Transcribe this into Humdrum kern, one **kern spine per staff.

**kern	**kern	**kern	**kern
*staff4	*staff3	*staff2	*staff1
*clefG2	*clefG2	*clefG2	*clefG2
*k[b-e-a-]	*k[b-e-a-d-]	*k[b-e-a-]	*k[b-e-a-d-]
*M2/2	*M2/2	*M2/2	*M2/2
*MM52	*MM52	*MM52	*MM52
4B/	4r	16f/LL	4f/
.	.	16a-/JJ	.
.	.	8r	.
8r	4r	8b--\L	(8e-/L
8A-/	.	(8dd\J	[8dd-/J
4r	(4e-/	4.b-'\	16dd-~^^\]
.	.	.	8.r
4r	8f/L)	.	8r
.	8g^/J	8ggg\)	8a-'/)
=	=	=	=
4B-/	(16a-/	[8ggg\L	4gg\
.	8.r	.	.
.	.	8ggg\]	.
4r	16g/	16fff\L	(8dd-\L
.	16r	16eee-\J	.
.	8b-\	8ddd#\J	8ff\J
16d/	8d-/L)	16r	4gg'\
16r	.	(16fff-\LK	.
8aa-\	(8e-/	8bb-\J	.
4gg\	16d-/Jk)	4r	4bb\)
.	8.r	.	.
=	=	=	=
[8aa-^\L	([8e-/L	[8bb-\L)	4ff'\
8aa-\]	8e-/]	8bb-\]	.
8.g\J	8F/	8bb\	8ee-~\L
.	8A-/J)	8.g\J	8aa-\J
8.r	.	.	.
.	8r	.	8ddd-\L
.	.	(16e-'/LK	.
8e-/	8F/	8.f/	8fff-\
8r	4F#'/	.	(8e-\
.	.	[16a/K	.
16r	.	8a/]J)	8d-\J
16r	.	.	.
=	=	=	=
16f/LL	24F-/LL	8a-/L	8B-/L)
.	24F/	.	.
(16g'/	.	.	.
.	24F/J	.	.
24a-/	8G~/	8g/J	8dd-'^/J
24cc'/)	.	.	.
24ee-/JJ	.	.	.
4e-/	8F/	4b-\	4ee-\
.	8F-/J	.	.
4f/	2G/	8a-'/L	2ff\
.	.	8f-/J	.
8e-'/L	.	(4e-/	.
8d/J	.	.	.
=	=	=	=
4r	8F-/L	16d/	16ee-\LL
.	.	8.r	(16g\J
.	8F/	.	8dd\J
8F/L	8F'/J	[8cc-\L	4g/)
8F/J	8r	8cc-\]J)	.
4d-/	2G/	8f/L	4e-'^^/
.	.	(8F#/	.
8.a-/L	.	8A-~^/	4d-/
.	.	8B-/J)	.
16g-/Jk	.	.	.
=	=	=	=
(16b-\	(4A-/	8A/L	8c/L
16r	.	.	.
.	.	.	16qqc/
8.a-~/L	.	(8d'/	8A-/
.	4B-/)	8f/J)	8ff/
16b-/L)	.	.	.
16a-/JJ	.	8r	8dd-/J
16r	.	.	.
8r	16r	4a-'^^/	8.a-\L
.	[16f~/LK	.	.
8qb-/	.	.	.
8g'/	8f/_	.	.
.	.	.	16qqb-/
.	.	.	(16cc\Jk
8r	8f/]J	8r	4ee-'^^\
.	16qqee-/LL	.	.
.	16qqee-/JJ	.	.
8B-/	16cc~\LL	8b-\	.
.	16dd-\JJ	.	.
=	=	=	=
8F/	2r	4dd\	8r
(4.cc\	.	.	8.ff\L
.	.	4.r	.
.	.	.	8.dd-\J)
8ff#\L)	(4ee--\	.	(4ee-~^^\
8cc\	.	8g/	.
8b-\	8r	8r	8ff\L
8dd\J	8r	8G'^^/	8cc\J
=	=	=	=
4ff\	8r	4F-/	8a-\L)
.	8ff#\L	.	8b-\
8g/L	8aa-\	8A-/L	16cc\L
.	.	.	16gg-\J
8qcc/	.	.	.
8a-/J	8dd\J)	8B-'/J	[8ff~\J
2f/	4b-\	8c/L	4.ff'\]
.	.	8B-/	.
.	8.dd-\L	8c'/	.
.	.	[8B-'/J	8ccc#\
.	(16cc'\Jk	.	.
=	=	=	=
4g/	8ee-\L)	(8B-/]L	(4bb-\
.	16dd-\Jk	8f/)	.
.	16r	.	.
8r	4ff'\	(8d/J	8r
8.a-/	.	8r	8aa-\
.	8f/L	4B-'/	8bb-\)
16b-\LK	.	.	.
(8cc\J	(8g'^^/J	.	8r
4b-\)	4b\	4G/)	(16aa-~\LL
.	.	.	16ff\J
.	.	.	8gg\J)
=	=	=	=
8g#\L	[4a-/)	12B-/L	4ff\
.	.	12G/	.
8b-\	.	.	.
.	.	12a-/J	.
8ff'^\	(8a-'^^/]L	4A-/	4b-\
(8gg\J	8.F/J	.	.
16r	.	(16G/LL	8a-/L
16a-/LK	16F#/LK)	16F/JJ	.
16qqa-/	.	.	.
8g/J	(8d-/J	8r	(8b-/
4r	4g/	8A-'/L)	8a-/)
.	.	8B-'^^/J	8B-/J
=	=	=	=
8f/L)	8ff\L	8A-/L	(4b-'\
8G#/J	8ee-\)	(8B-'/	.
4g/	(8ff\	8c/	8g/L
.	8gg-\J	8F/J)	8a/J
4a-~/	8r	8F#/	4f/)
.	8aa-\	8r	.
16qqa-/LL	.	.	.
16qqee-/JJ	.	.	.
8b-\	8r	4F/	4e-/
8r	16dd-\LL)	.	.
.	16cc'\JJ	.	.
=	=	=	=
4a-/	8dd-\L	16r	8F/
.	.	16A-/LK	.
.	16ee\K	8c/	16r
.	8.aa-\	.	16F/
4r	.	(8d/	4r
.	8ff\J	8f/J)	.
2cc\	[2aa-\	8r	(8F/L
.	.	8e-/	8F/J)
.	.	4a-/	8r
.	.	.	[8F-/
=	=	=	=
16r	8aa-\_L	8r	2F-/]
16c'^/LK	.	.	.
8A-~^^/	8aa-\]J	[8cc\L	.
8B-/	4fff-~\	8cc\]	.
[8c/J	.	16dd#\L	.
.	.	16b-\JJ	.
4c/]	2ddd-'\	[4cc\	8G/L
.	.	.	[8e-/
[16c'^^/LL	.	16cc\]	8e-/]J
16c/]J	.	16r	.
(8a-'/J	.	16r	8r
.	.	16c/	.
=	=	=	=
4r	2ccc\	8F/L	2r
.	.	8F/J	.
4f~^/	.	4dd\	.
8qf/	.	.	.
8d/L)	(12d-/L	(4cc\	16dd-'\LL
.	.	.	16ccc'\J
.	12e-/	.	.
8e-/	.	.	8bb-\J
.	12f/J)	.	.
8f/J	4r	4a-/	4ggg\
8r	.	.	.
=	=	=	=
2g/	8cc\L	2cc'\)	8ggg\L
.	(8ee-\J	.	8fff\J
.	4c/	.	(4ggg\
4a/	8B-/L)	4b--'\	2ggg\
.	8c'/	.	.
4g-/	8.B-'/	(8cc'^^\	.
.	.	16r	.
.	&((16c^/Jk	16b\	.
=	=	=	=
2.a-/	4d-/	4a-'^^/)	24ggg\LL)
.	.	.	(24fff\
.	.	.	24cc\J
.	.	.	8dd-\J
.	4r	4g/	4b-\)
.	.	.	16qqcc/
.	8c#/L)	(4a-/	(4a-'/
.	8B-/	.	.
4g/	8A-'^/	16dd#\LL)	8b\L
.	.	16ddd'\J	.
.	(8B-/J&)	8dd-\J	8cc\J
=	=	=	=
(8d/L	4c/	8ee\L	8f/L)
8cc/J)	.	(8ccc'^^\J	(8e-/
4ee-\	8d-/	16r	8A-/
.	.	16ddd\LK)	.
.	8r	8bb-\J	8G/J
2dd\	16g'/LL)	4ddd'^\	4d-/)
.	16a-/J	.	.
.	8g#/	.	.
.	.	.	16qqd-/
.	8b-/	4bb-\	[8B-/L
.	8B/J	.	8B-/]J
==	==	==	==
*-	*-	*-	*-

____________________

Gather every line from the items above that contains the string "kern". Treat uppercase and lowercase letters as different.

Transcribe this into Humdrum kern, one **kern spine per staff.
**kern	**kern	**kern	**kern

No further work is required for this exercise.